In the data that follows, give the number of lines containing the word "carried". Offer no additional comment.

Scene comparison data
━━━━━━━━━━━━━━━━

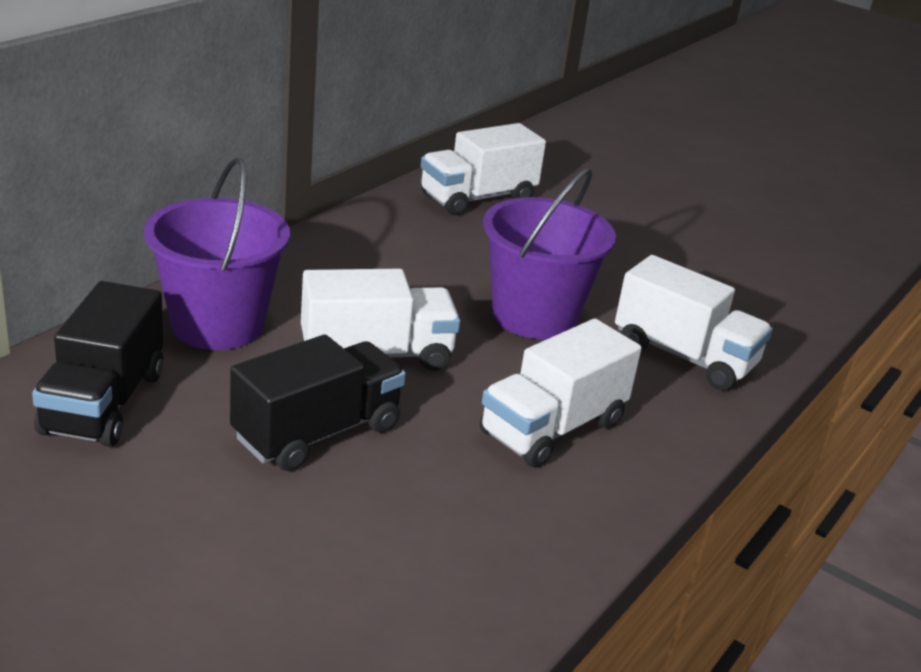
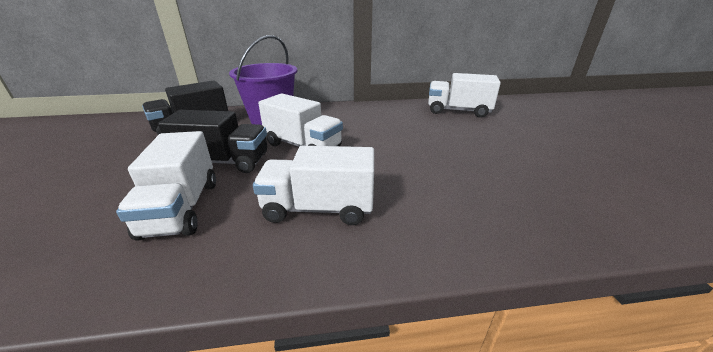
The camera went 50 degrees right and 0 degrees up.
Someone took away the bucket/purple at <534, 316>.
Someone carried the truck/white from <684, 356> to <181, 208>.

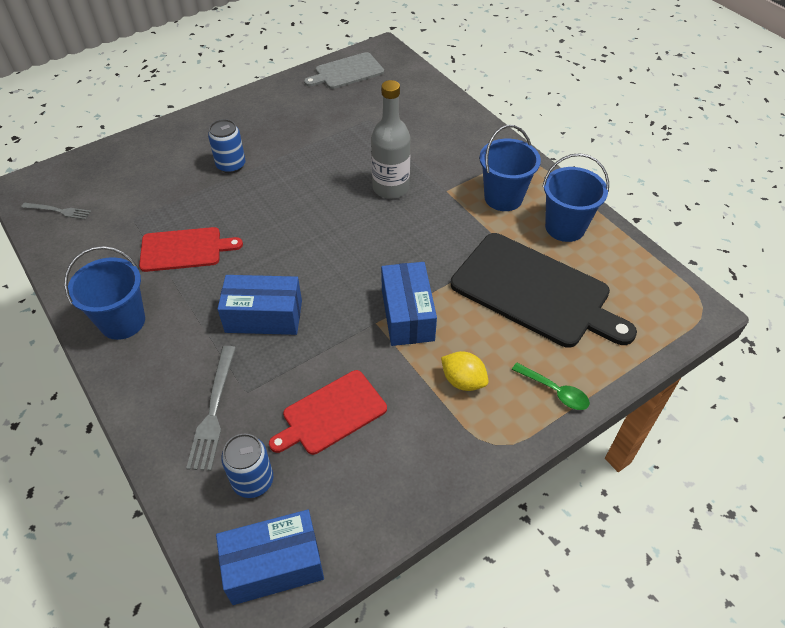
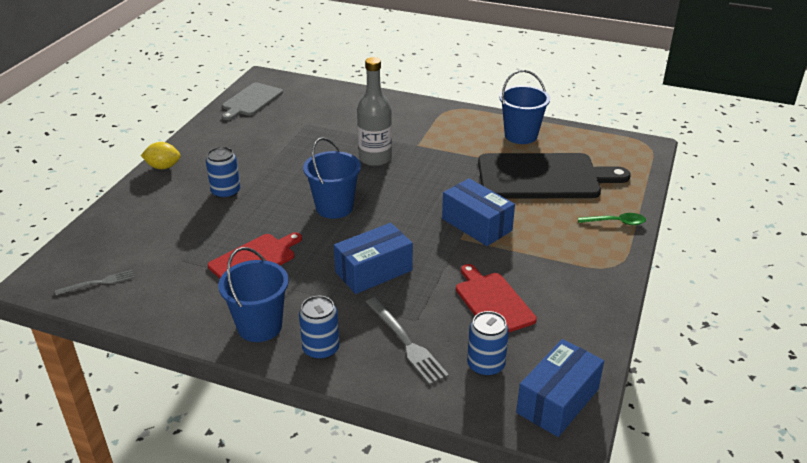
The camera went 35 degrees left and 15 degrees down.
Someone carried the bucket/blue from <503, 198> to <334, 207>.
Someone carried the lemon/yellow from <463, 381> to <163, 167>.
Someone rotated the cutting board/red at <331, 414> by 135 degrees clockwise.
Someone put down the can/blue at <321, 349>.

━━━━━━━━━━━━━━━━

▸ ANSWER TO THE EXERCISE
3